▶ _Record excerpts_:
★ ★ ★

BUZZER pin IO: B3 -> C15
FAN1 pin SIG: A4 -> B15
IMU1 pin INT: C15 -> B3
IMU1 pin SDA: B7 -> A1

★ ★ ★

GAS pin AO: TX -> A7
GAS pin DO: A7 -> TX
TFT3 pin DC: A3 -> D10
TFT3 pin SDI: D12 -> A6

★ ★ ★

▶ _Exercise description_: Reproduce exactly the lines of the records above from the one with "BUZZER pin IO: B3 -> C15" to the one with "IMU1 pin SDA: B7 -> A1", both included, and leave out everything else.

▶ _Task response_:
BUZZER pin IO: B3 -> C15
FAN1 pin SIG: A4 -> B15
IMU1 pin INT: C15 -> B3
IMU1 pin SDA: B7 -> A1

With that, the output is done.